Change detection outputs
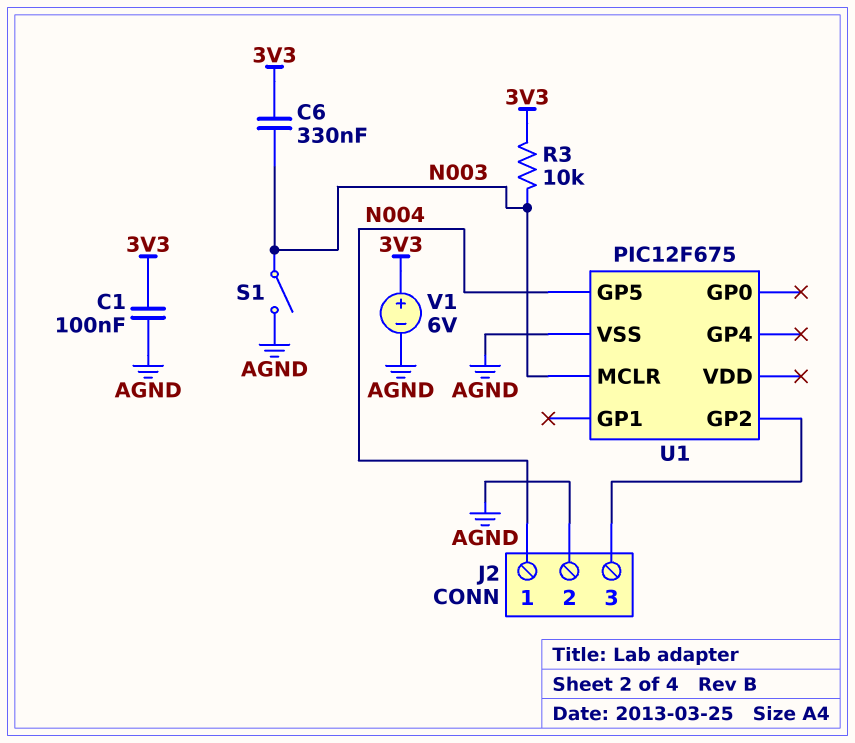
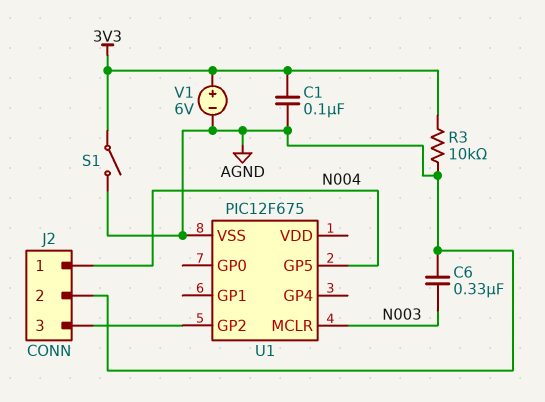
C6: 330nF (3V3, N003) -> 330nF (AGND, N003)
R3: 10k (3V3, N003) -> 10k (3V3, AGND)
S1: switch (AGND, N003) -> switch (3V3, AGND)

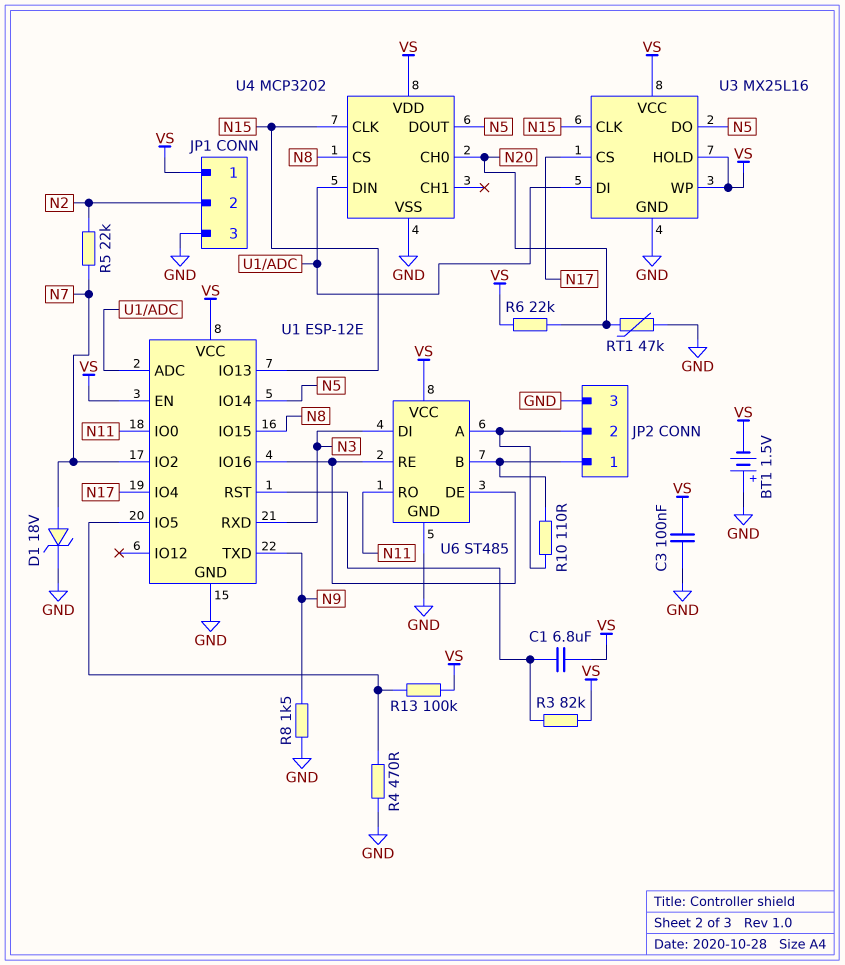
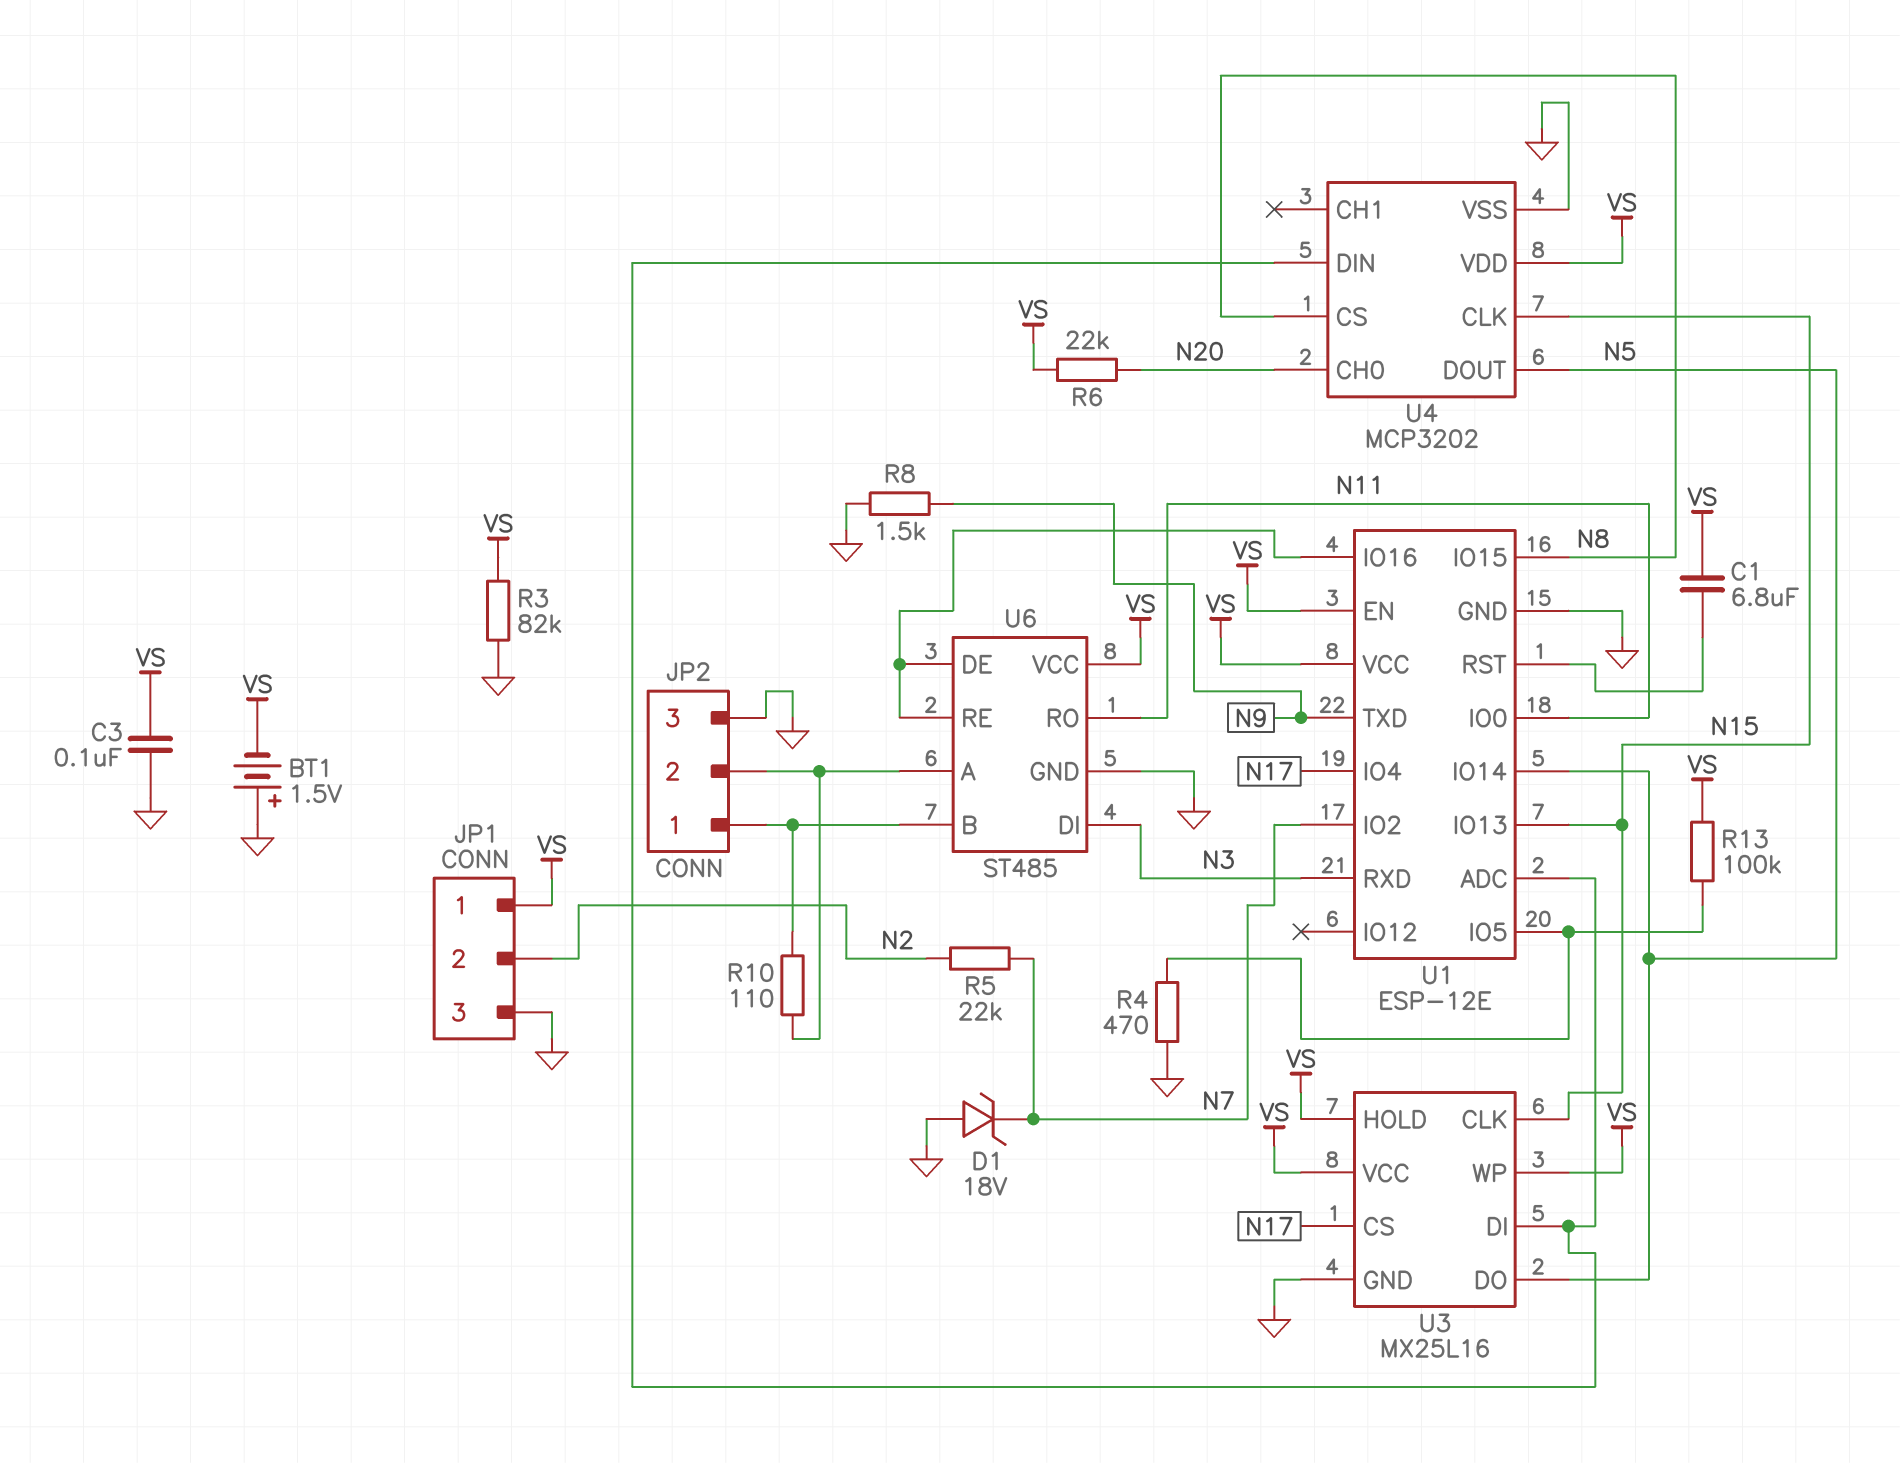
D1: zener 18V (A N7, K GND) -> zener 18V (A GND, K N7)
R3: 82k (U1/RST, VS) -> 82k (GND, VS)
RT1: 47k (GND, N20) -> none

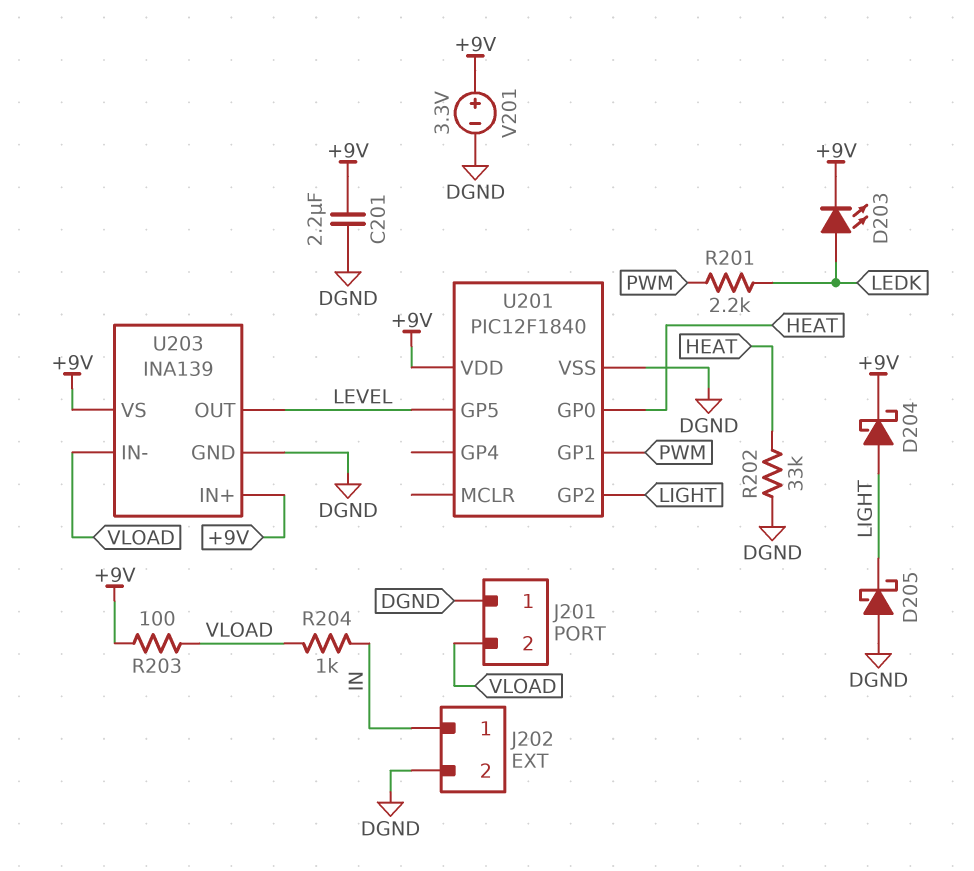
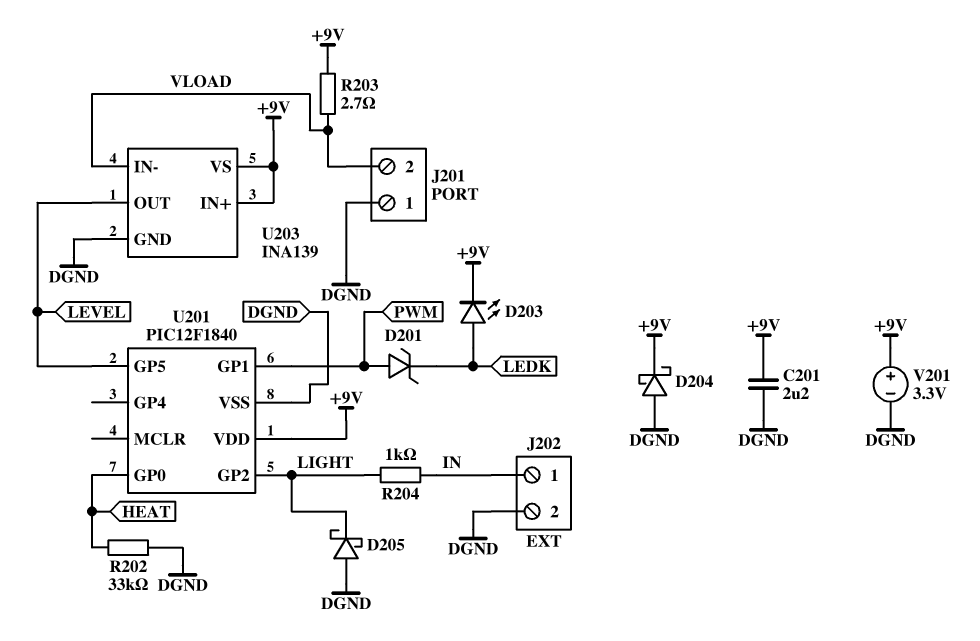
D201: none -> zener (A PWM, K LEDK)
D204: schottky (A LIGHT, K +9V) -> schottky (A DGND, K +9V)
R201: 2.2k (LEDK, PWM) -> none
R203: 100 (+9V, VLOAD) -> 2.7 (+9V, VLOAD)
R204: 1k (IN, VLOAD) -> 1k (IN, LIGHT)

● WHAT NEEDS TO BE DONE
Write out the entries above verbatim; the pictures do not belong in your copy.

● SOLUTION
C6: 330nF (3V3, N003) -> 330nF (AGND, N003)
R3: 10k (3V3, N003) -> 10k (3V3, AGND)
S1: switch (AGND, N003) -> switch (3V3, AGND)

D1: zener 18V (A N7, K GND) -> zener 18V (A GND, K N7)
R3: 82k (U1/RST, VS) -> 82k (GND, VS)
RT1: 47k (GND, N20) -> none

D201: none -> zener (A PWM, K LEDK)
D204: schottky (A LIGHT, K +9V) -> schottky (A DGND, K +9V)
R201: 2.2k (LEDK, PWM) -> none
R203: 100 (+9V, VLOAD) -> 2.7 (+9V, VLOAD)
R204: 1k (IN, VLOAD) -> 1k (IN, LIGHT)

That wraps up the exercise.